Problem to work on
Lines from the one containing "none -> purple plate F10 level 1" through the end of the data below are to be transcribed exactly; leave out all others.

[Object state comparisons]
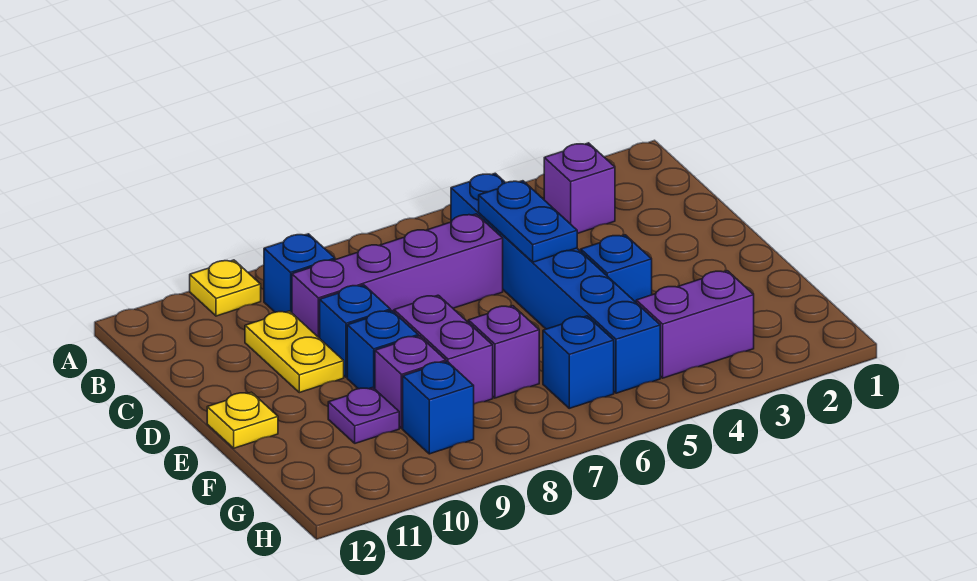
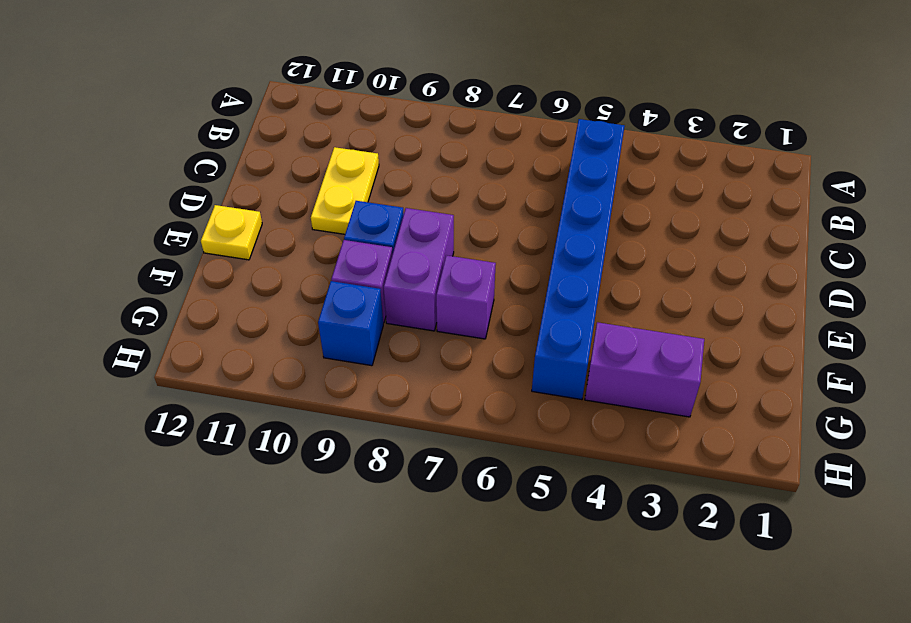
none -> yellow plate A10 level 1
none -> purple brick B3 level 1
none -> blue brick B9 level 1

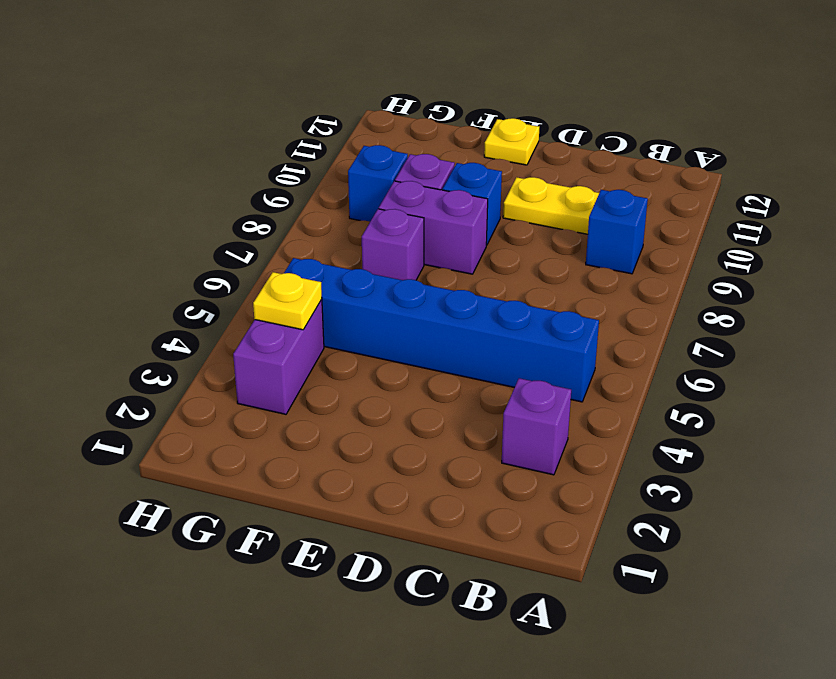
yellow plate G4 level 2 -> yellow plate A10 level 1
none -> purple brick C6:C9 level 1
none -> blue brick D9 level 1
none -> blue brick E4 level 1

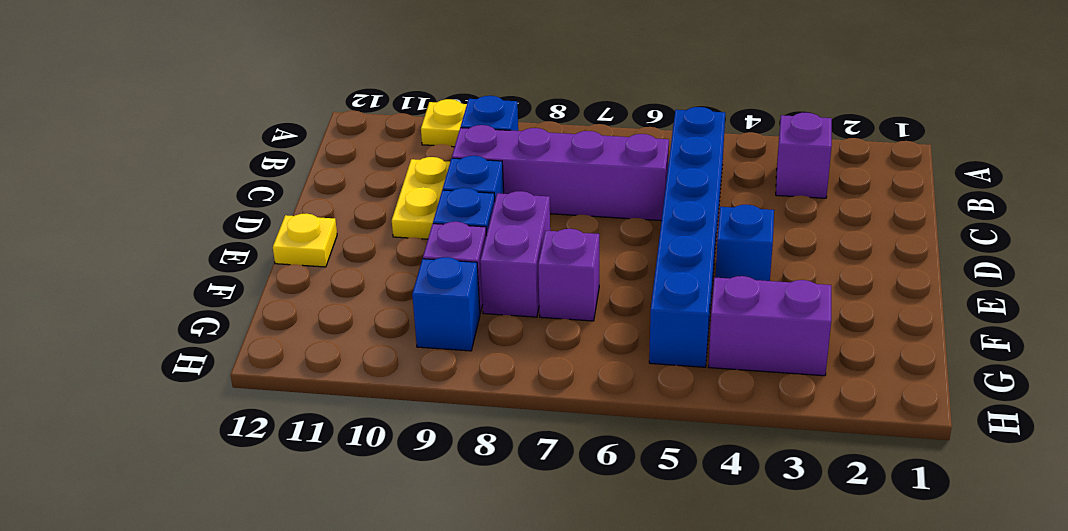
none -> purple plate F10 level 1
none -> blue brick G6 level 1
none -> blue plate C5:D5 level 2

Exercise response
none -> purple plate F10 level 1
none -> blue brick G6 level 1
none -> blue plate C5:D5 level 2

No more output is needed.